What is required | Please repeat the lines below exactly. Begin with the line containing "(651, 246) = (244, 335): orange" and go on through the line containing "(816, 405) = (144, 227): yellow mouse -> none".

Entries supplied |
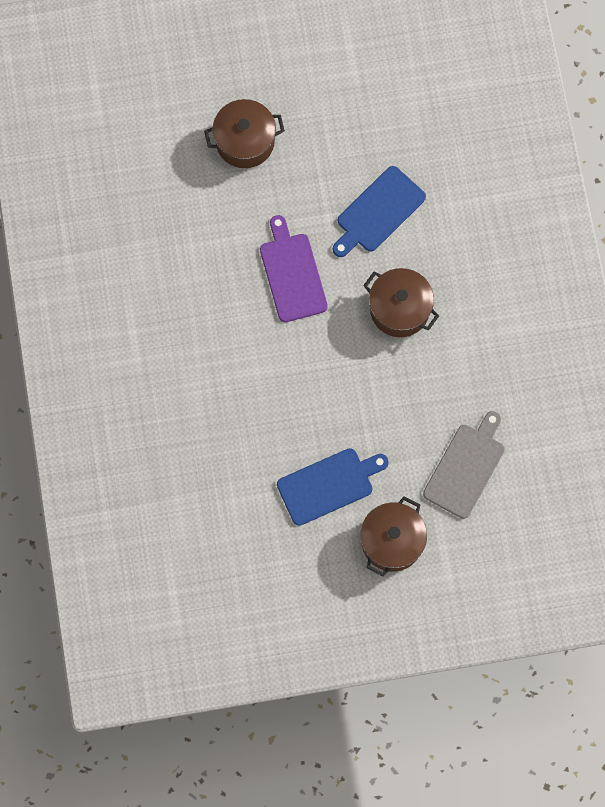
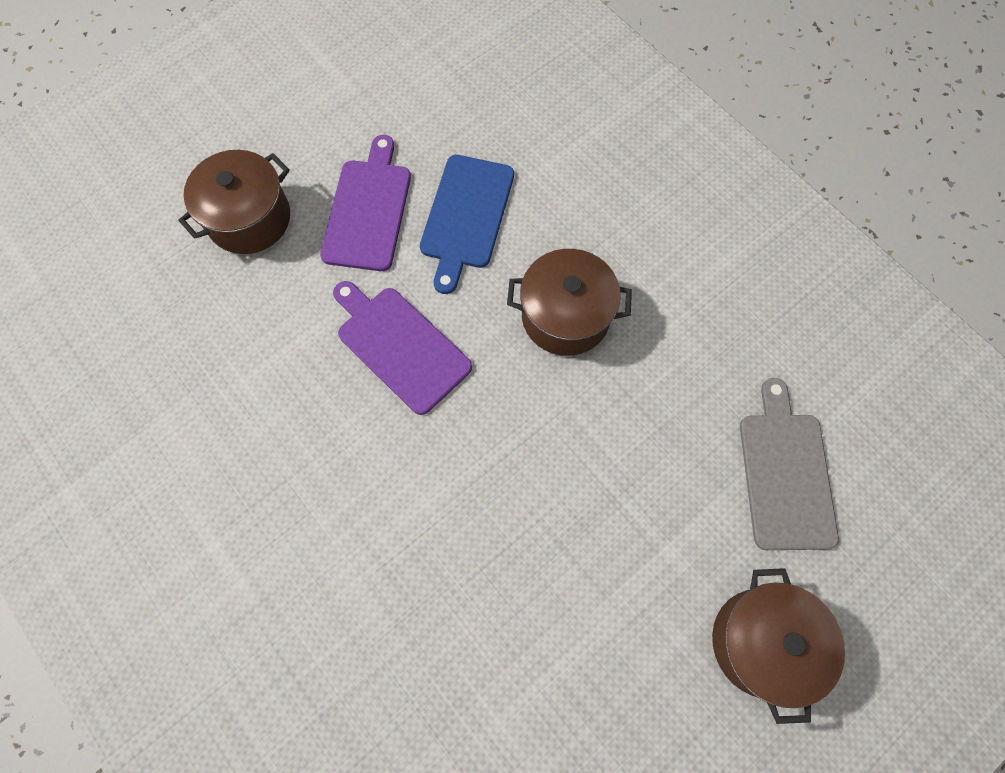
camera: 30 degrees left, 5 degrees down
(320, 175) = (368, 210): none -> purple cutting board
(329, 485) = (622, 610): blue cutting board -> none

--

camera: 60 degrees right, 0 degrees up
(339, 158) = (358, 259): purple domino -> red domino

==

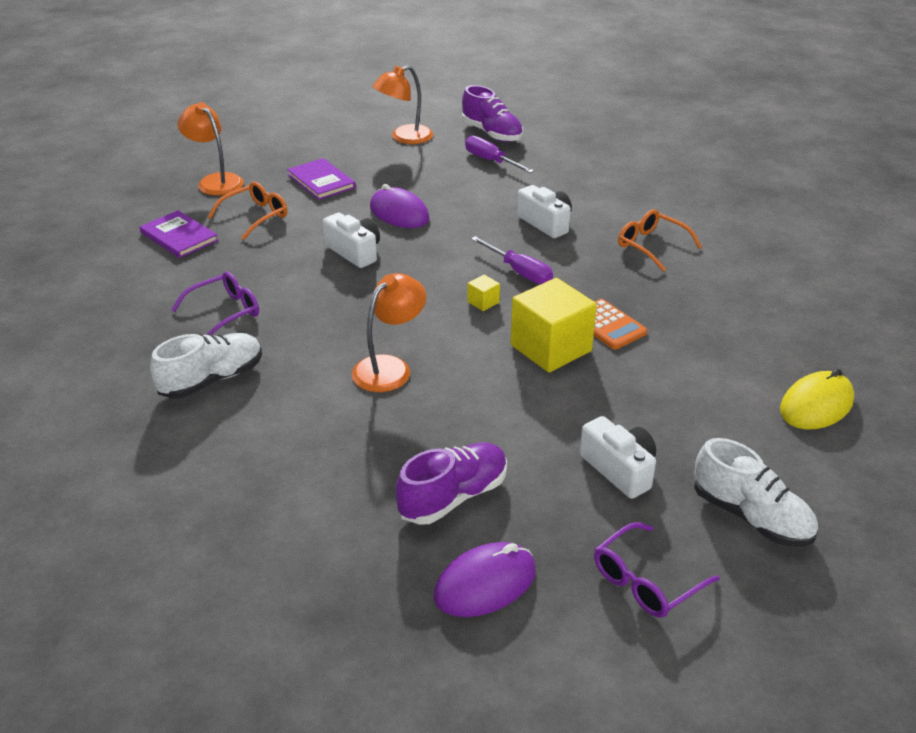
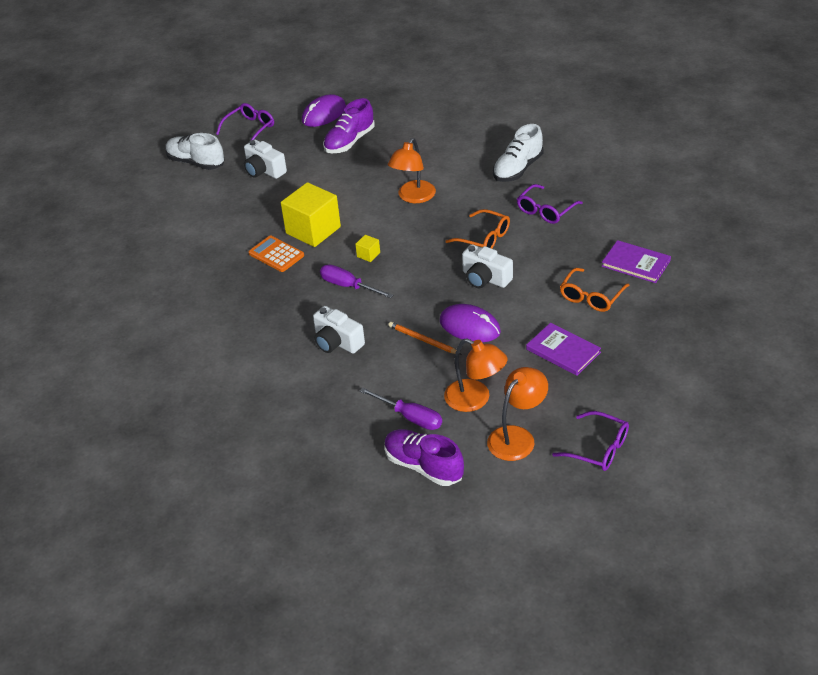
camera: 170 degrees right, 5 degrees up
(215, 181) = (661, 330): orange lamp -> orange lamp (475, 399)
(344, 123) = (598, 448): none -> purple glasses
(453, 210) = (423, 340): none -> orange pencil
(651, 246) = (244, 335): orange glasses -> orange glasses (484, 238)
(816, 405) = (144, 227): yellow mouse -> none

Worked solution |
(651, 246) = (244, 335): orange glasses -> orange glasses (484, 238)
(816, 405) = (144, 227): yellow mouse -> none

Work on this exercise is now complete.